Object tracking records
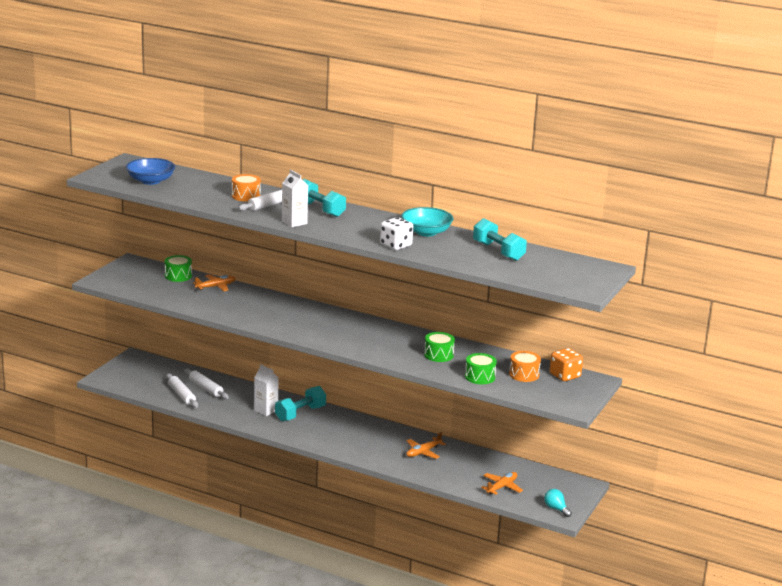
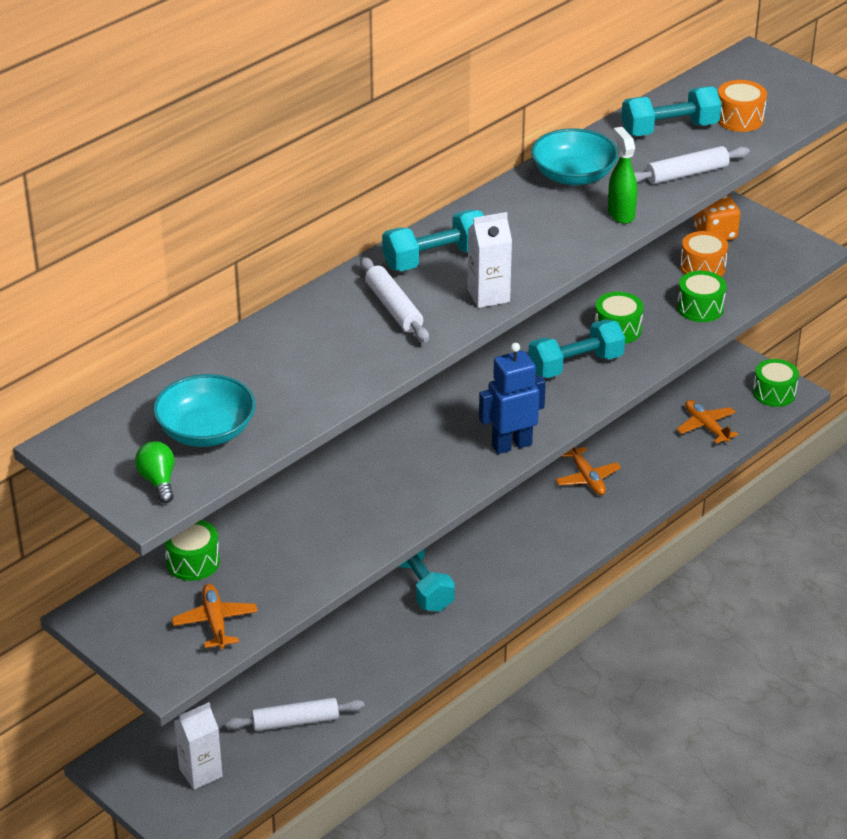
camera: 70 degrees left, 15 degrees up
(110, 177) = (158, 481): none -> green light bulb
(151, 181) = (206, 431): blue bowl -> turquoise bowl
(205, 388) = (283, 685): white rolling pin -> white rolling pin (686, 174)
(216, 287) = (264, 521): orange plane -> orange plane (215, 622)
(246, 196) = (338, 327): orange drum -> orange drum (739, 118)
(266, 410) = (393, 623): white carton -> white carton (200, 773)
(311, 336) = (511, 445): none -> blue robot
(395, 346) = (575, 365): none -> turquoise dumbbell
(396, 245) = (621, 214): white dice -> green spray bottle
(556, 509) = (774, 393): turquoise light bulb -> green drum

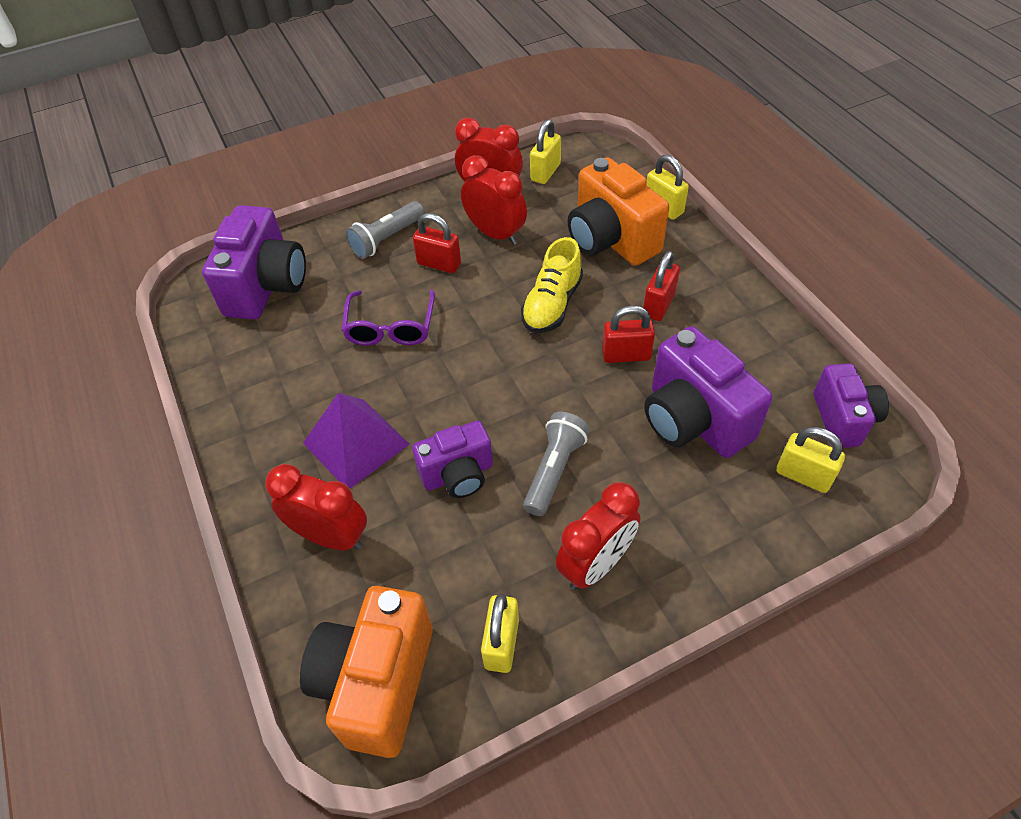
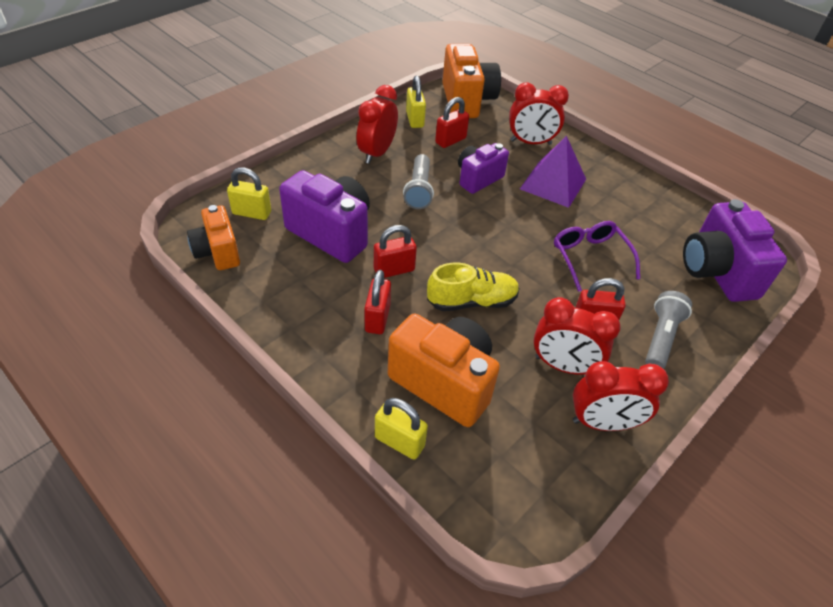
camera: 155 degrees right, 5 degrees down
(461, 570) = (450, 140): none -> red padlock
(545, 172) = (558, 470): yellow padlock -> none
(552, 304) = (471, 301): yellow shoe -> yellow shoe turned 75 degrees clockwise
(843, 419) = (218, 252): purple camera -> orange camera

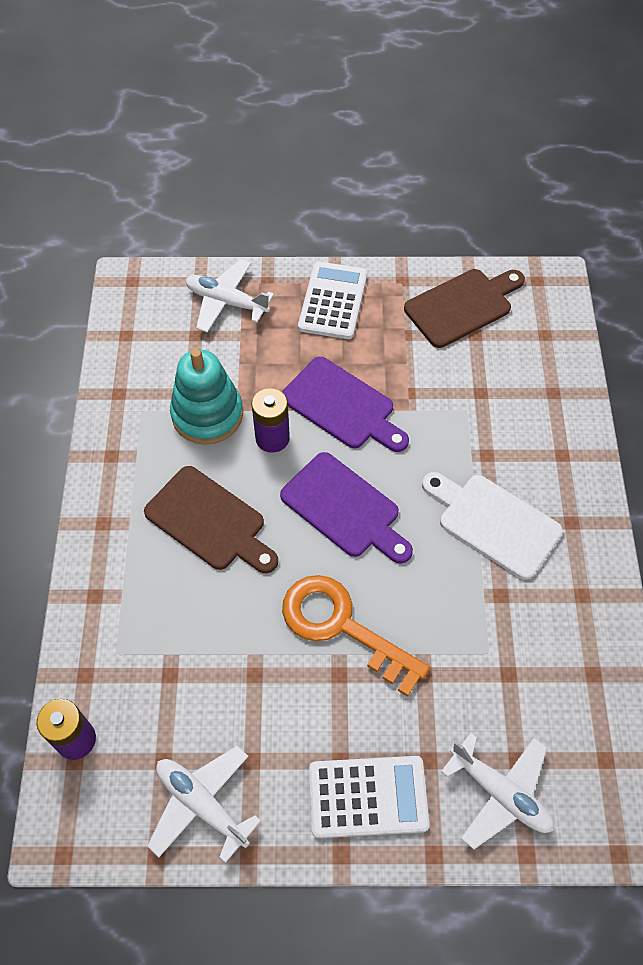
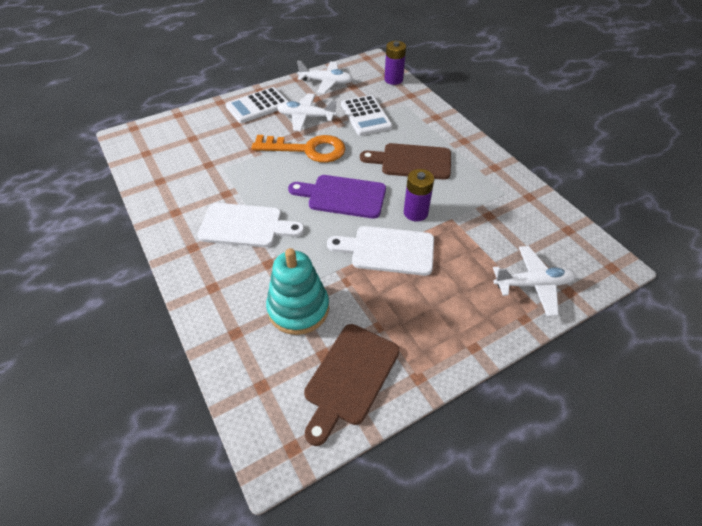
camera: 150 degrees right, 10 degrees down
(207, 414) = (466, 208): turquoise stacking toy -> turquoise stacking toy (298, 309)
(333, 301) = (458, 326): white calculator -> white calculator (365, 116)
(342, 406) = (388, 250): purple cutting board -> white cutting board
(500, 793) = (197, 126): white plane -> white plane (306, 117)

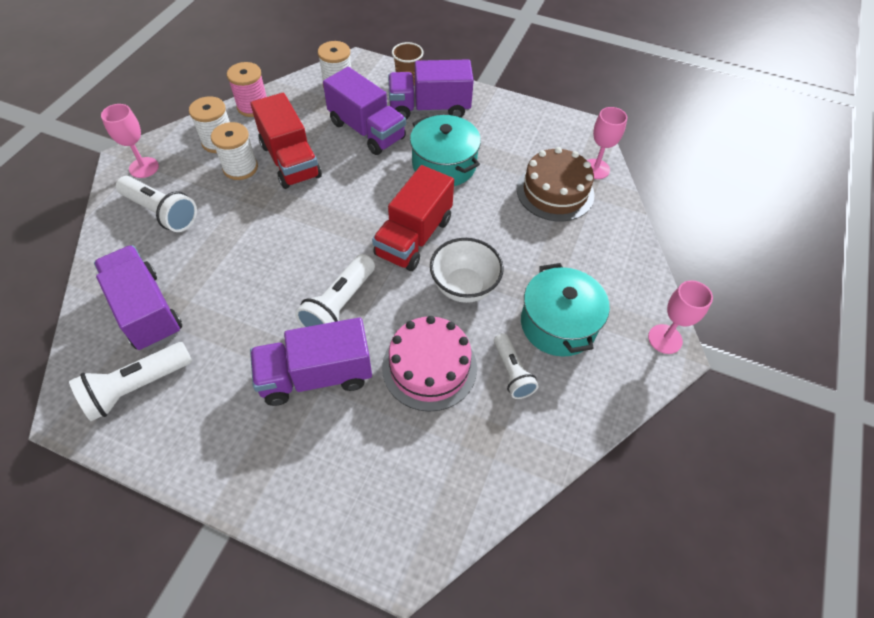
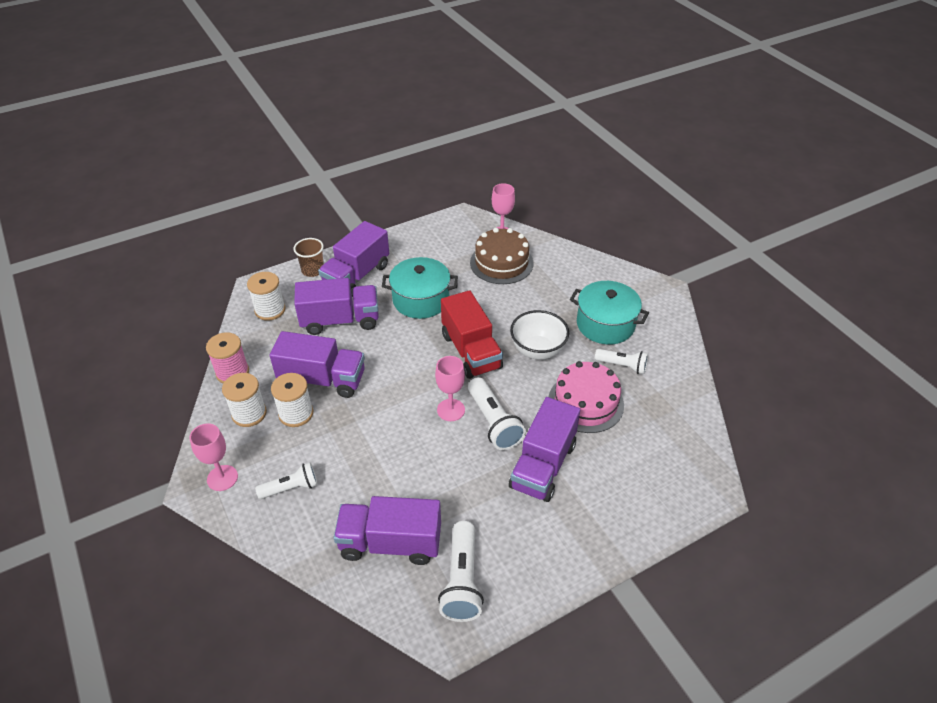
camera: 50 degrees left, 10 degrees down
(161, 212) = (291, 488): white flashlight -> white flashlight, size x0.66
(290, 161) = (322, 380): red truck -> purple truck
(665, 339) = (654, 287): pink goblet -> pink goblet (451, 410)

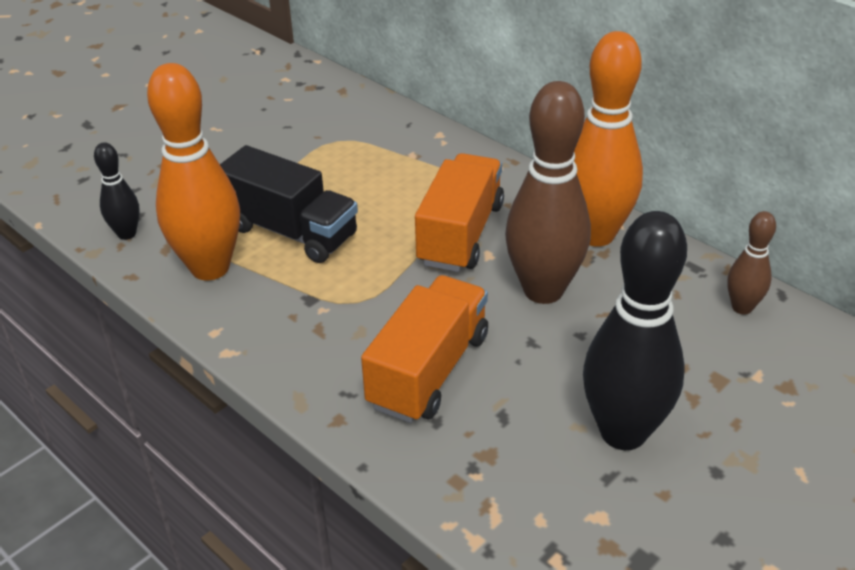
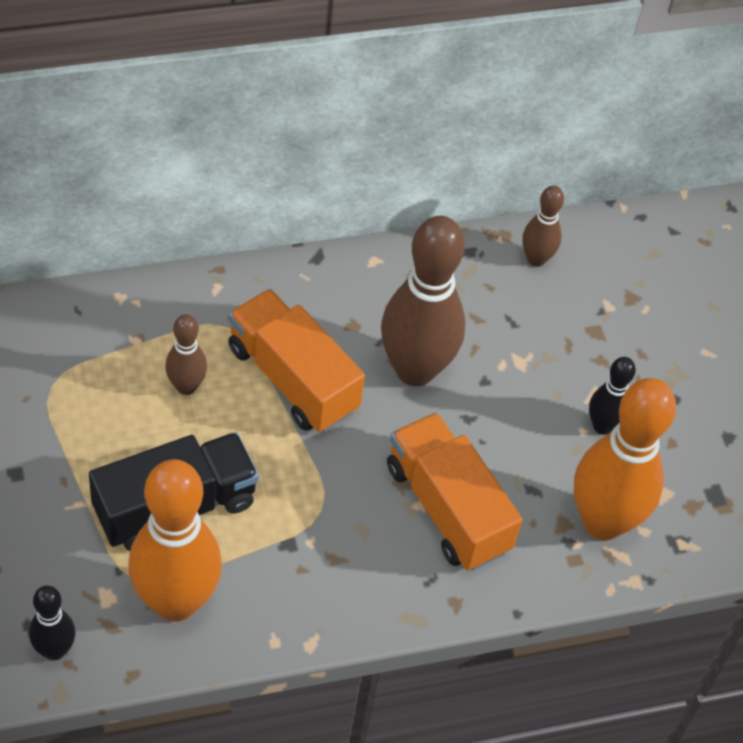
camera: 65 degrees left, 15 degrees up
(398, 191) = (186, 386): none -> brown bowling pin
(595, 234) = (375, 285): orange bowling pin -> orange bowling pin (603, 522)
(623, 432) = (602, 426): black bowling pin -> black bowling pin, size x0.49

Work to be completed
Reproduce only the lines from the first line of the entries through the line containing "(398, 191) = (186, 386): none", exactly and with both ends kept. Omit the pictures.

Solved problem
camera: 70 degrees left, 15 degrees up
(110, 177) = (158, 481): none -> green light bulb
(151, 181) = (206, 431): blue bowl -> turquoise bowl
(205, 388) = (283, 685): white rolling pin -> white rolling pin (686, 174)
(216, 287) = (264, 521): orange plane -> orange plane (215, 622)
(246, 196) = (338, 327): orange drum -> orange drum (739, 118)
(266, 410) = (393, 623): white carton -> white carton (200, 773)
(311, 336) = (511, 445): none -> blue robot
(395, 346) = (575, 365): none -> turquoise dumbbell
(396, 245) = (621, 214): white dice -> green spray bottle
(556, 509) = (774, 393): turquoise light bulb -> green drum

camera: 155 degrees right, 5 degrees down
(461, 570) = (450, 140): none -> red padlock
(545, 172) = (558, 470): yellow padlock -> none
(552, 304) = (471, 301): yellow shoe -> yellow shoe turned 75 degrees clockwise
(843, 419) = (218, 252): purple camera -> orange camera

camera: 150 degrees right, 10 degrees down
(207, 414) = (466, 208): turquoise stacking toy -> turquoise stacking toy (298, 309)
(333, 301) = (458, 326): white calculator -> white calculator (365, 116)
(342, 406) = (388, 250): purple cutting board -> white cutting board
(500, 793) = (197, 126): white plane -> white plane (306, 117)

camera: 50 degrees left, 10 degrees down
(161, 212) = (291, 488): white flashlight -> white flashlight, size x0.66
(290, 161) = (322, 380): red truck -> purple truck
(665, 339) = (654, 287): pink goblet -> pink goblet (451, 410)

camera: 65 degrees left, 15 degrees up
(398, 191) = (186, 386): none -> brown bowling pin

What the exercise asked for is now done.